(Exercise description) In the entries below, how many lines hold the string "spoon"? Answer with the number only.

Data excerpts
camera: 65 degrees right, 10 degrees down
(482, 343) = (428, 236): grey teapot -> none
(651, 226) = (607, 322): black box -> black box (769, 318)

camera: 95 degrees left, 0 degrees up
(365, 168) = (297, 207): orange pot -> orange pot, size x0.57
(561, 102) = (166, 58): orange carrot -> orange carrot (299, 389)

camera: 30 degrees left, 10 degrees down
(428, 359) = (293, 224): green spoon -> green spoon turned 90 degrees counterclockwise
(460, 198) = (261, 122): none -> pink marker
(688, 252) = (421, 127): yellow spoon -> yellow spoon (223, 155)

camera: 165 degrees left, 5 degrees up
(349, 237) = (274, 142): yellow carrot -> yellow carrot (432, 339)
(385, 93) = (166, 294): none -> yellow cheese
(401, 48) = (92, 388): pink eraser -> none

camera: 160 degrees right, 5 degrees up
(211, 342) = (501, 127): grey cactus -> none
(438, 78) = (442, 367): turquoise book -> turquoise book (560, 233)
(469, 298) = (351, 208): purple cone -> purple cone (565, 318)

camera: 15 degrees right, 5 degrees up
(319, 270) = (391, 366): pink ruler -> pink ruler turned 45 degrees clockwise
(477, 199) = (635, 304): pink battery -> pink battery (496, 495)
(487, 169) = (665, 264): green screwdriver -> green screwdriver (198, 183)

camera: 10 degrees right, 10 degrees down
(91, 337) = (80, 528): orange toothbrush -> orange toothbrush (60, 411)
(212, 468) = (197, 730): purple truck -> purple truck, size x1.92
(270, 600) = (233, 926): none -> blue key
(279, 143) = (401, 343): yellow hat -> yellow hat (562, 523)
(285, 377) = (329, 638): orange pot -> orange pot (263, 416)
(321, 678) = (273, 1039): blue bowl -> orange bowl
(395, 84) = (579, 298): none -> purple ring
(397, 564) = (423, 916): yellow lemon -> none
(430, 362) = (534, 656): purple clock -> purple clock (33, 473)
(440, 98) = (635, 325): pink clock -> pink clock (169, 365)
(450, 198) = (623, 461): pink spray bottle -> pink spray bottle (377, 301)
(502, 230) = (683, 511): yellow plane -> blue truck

(Reply) 2